- _WHAT YOU NEED TO DO_
Repeat exactly the lines that run from the one containing "none -> cyan plate D10:E10 level 1" to the end of the data, and leave out all others.
<<<<
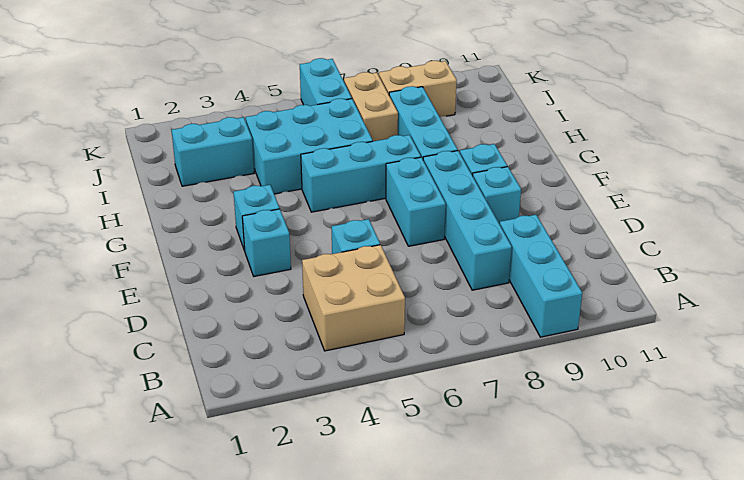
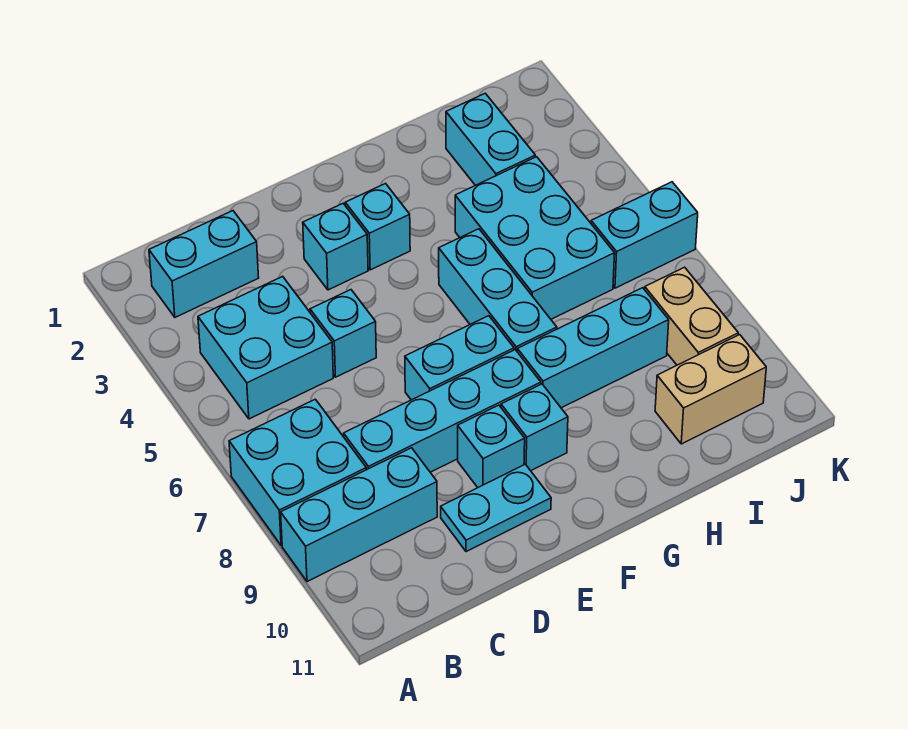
none -> cyan brick A7:B8 level 1
none -> cyan brick B2:C2 level 1
tan brick B4:C5 level 1 -> cyan brick B4:C5 level 1
none -> cyan plate D10:E10 level 1
tan brick I7:J7 level 1 -> tan brick I10:J10 level 1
>>>>
- _RESPONSE FOR THIS EXERCISE_
none -> cyan plate D10:E10 level 1
tan brick I7:J7 level 1 -> tan brick I10:J10 level 1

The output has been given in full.